DATASET:
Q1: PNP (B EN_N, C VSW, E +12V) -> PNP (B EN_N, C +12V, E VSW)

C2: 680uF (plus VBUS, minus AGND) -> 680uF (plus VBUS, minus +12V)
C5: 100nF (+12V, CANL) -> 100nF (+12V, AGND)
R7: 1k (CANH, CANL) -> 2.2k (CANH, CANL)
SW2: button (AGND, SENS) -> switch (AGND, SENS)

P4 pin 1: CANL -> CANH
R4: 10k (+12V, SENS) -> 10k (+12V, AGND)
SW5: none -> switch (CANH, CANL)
...
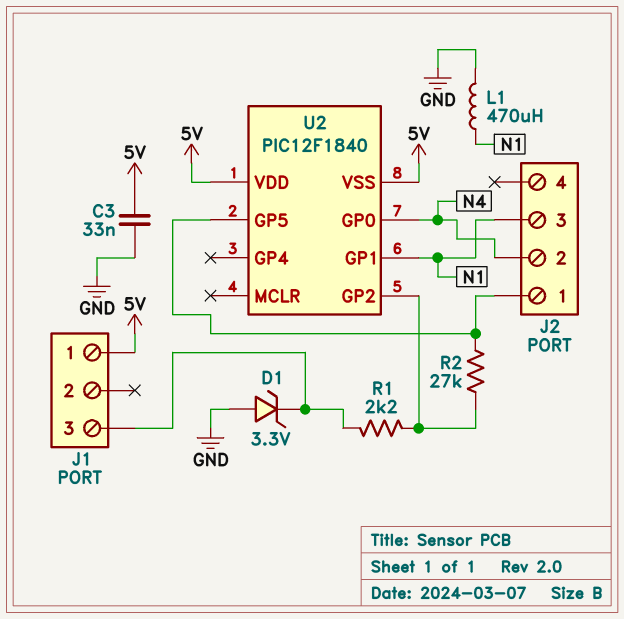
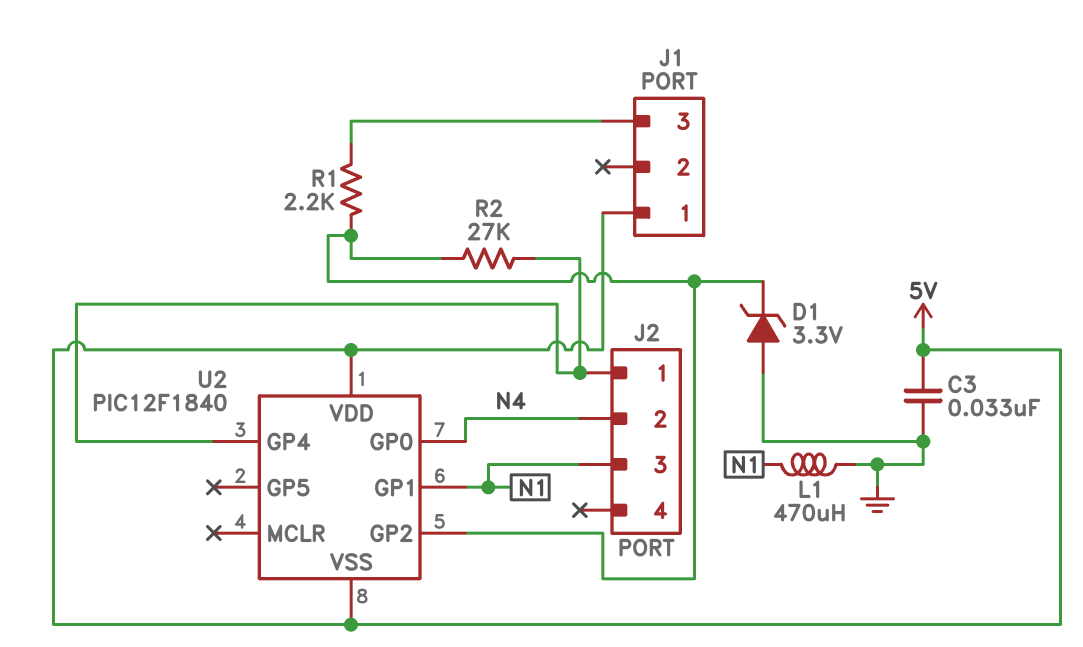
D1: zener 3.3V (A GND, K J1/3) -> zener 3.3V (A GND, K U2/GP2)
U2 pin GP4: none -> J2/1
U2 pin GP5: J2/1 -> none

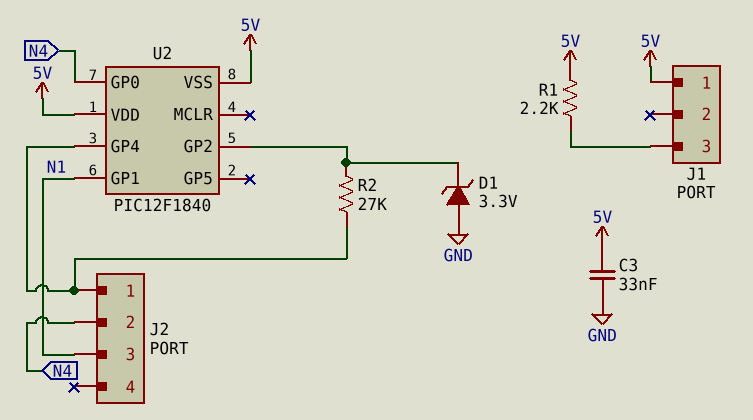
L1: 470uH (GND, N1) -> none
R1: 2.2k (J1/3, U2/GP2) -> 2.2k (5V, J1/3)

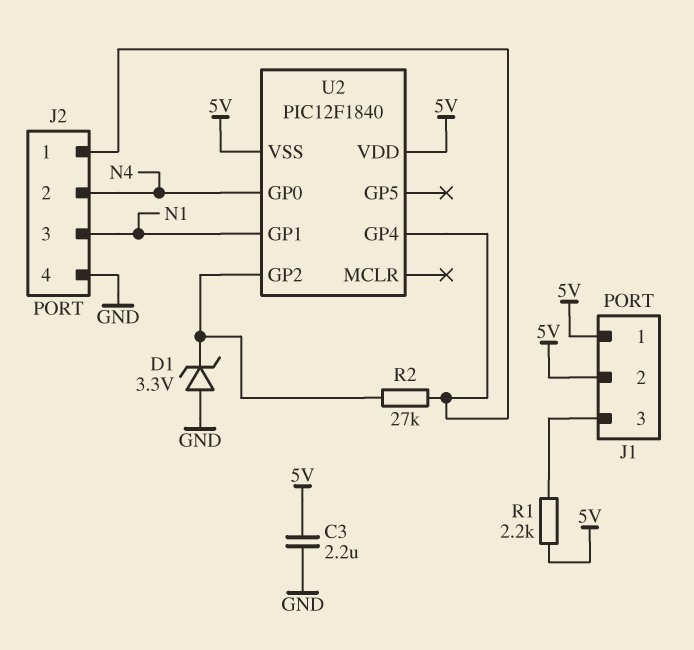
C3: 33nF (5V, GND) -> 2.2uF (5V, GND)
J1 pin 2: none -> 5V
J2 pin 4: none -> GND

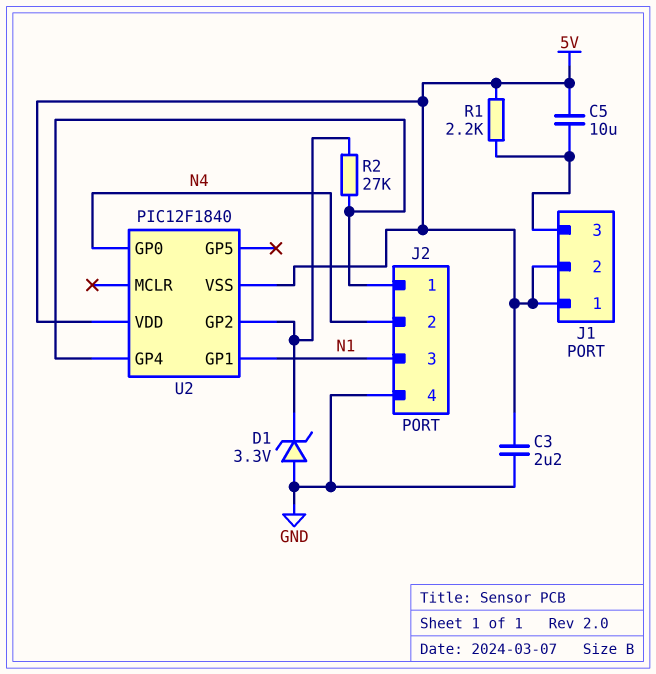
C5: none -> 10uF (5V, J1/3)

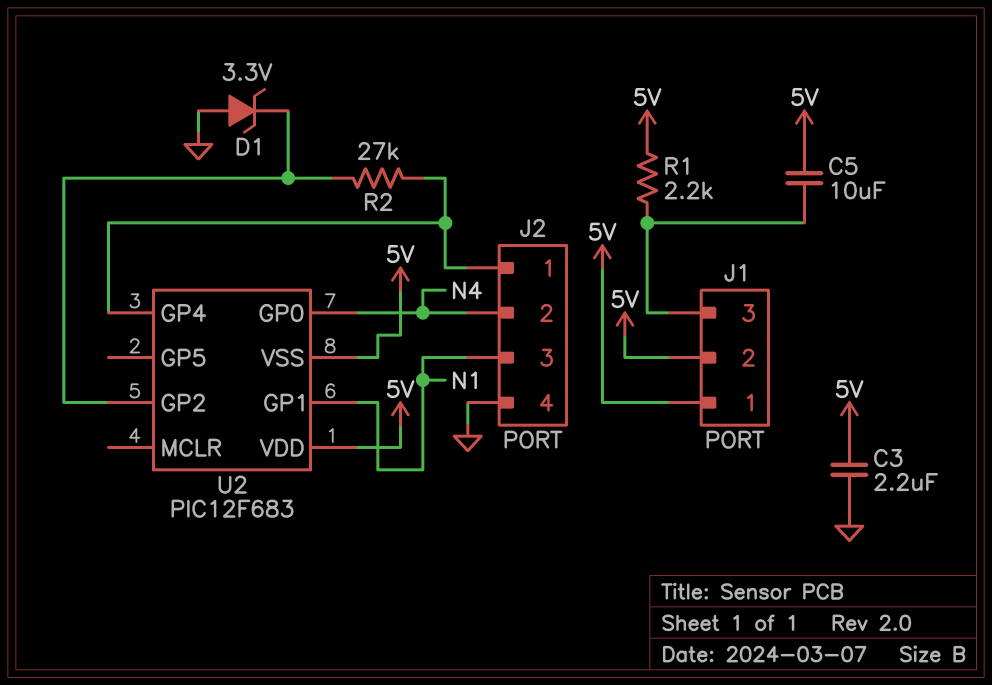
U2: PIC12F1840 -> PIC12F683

HOW TO COMPLETE THIS TASK:
Look above for the line with "J2 pin 4: none -> GND"; quote it and every line after it, stopping after the line with "U2: PIC12F1840 -> PIC12F683", exactly, with nothing added and without pictures.

THE ANSWER:
J2 pin 4: none -> GND

C5: none -> 10uF (5V, J1/3)

U2: PIC12F1840 -> PIC12F683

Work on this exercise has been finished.